**Work instruction**
If a line of the material holds the string "lime", please copy it.

**The data**

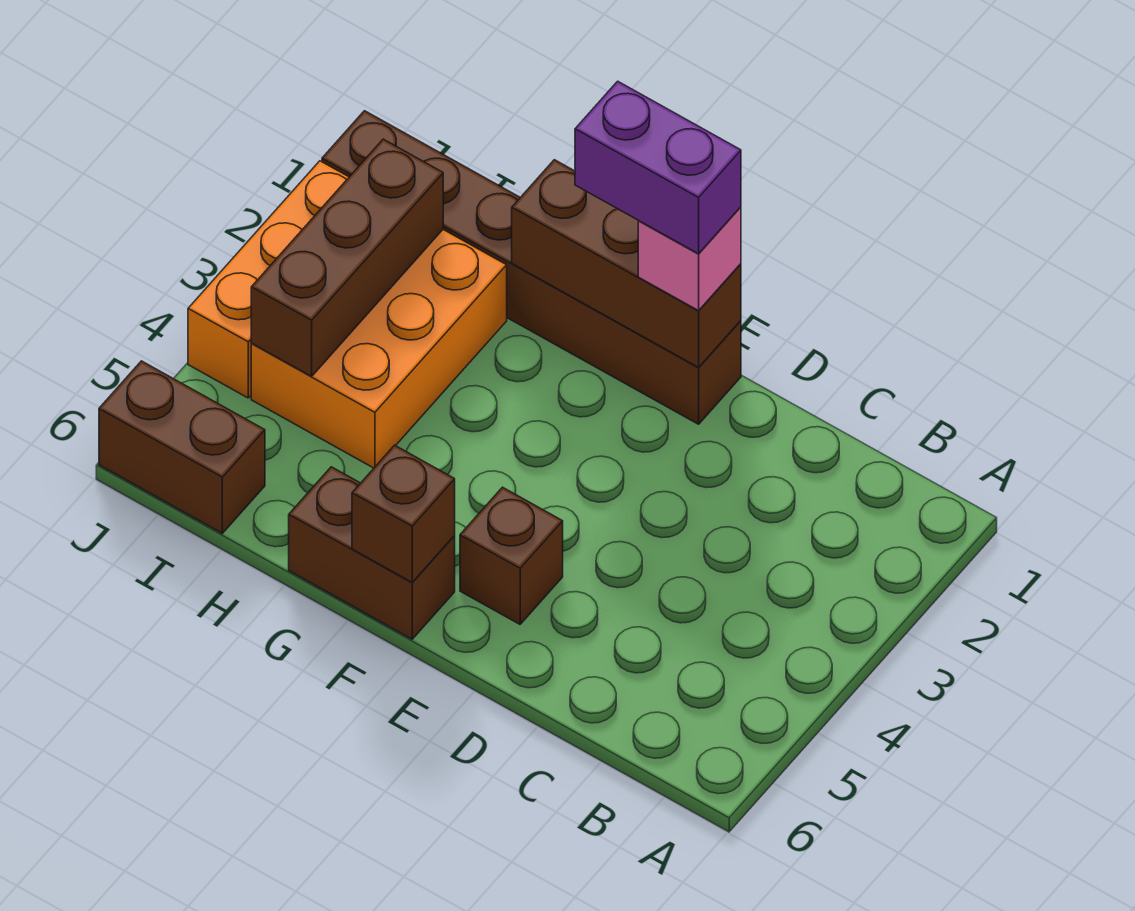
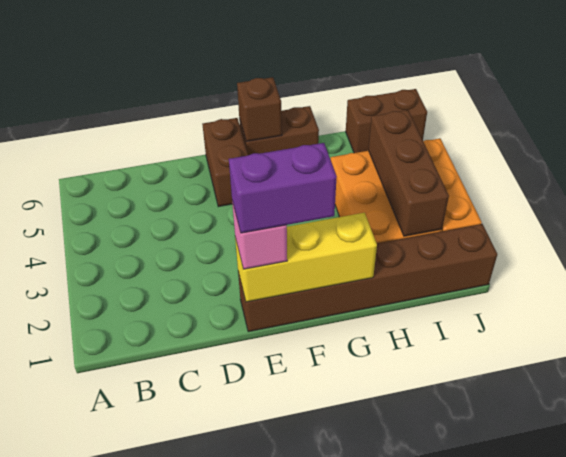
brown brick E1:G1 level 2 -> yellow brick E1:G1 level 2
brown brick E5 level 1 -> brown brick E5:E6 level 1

--

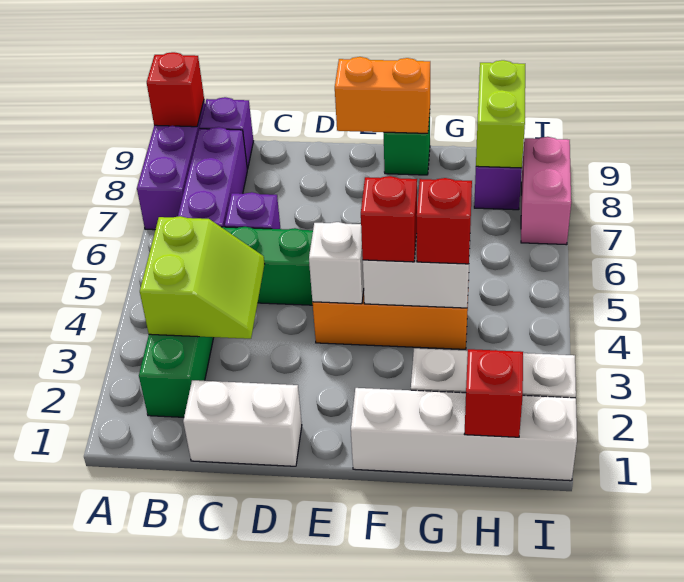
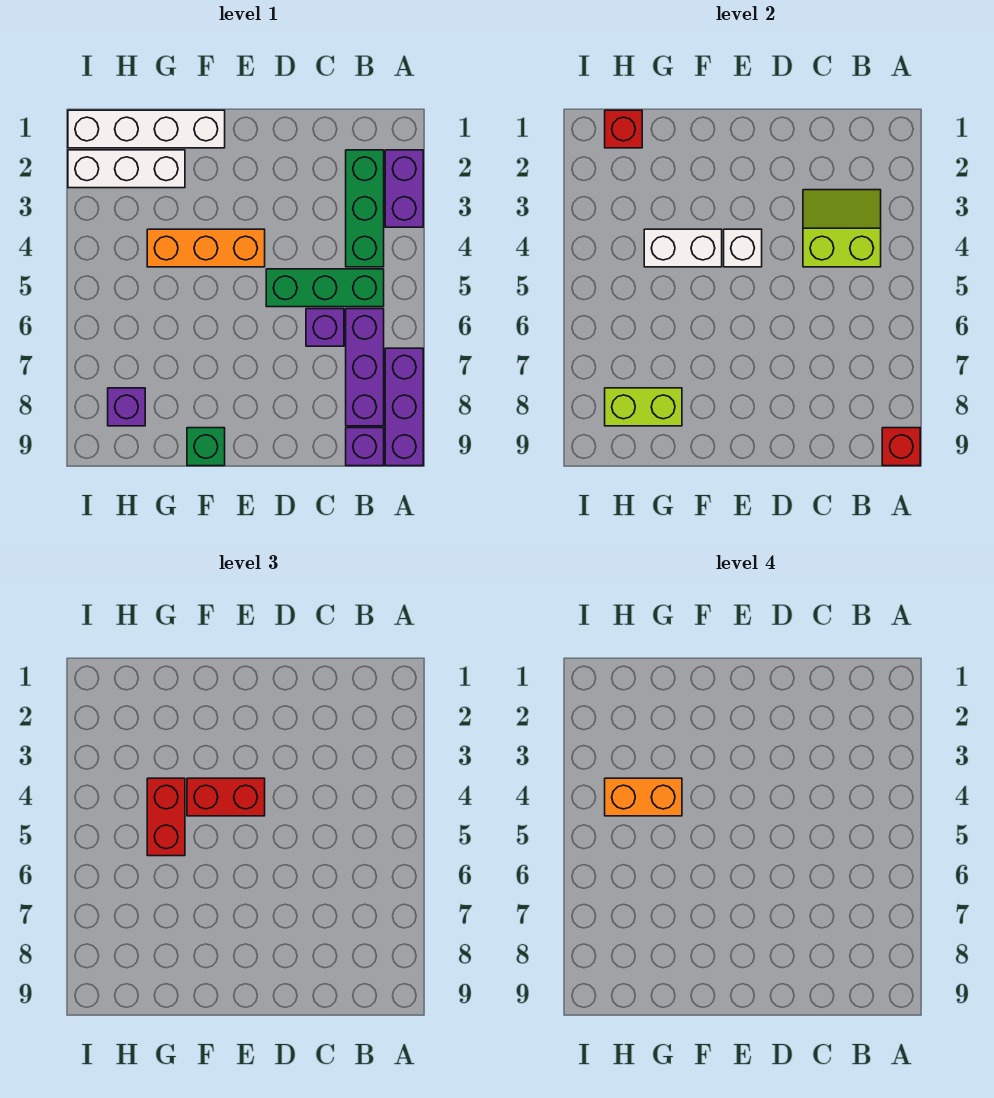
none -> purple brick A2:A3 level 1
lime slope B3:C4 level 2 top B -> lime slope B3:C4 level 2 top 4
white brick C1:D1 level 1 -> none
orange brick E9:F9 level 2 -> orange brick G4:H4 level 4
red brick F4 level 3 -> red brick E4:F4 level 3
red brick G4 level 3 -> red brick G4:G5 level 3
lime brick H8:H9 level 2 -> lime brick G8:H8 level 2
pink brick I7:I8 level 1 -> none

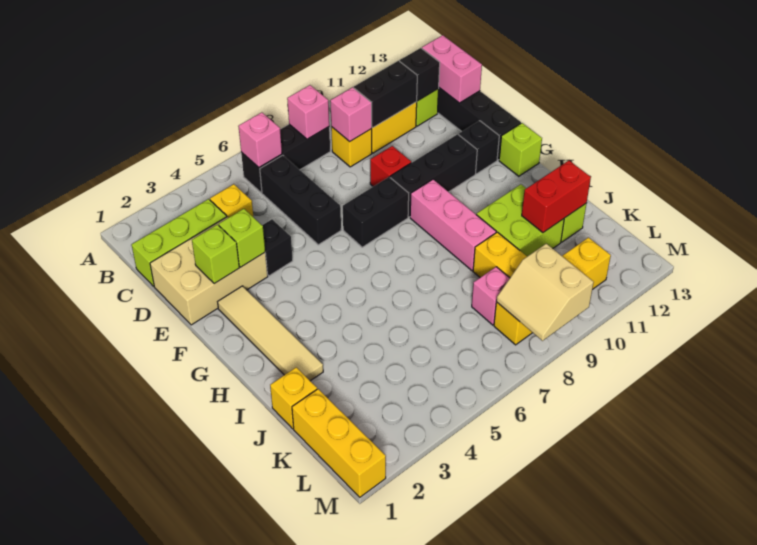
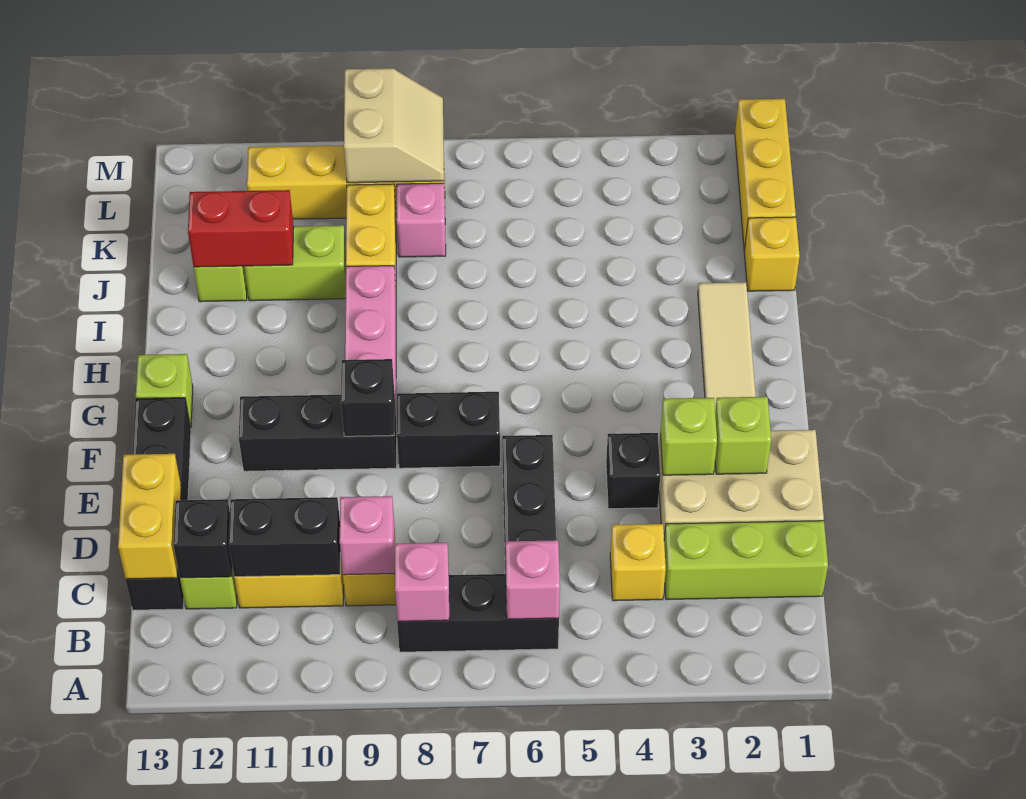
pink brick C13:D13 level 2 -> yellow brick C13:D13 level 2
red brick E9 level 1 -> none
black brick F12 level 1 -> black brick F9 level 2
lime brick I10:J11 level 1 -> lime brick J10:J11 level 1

**Solution to the exercise**
lime slope B3:C4 level 2 top B -> lime slope B3:C4 level 2 top 4
lime brick H8:H9 level 2 -> lime brick G8:H8 level 2
lime brick I10:J11 level 1 -> lime brick J10:J11 level 1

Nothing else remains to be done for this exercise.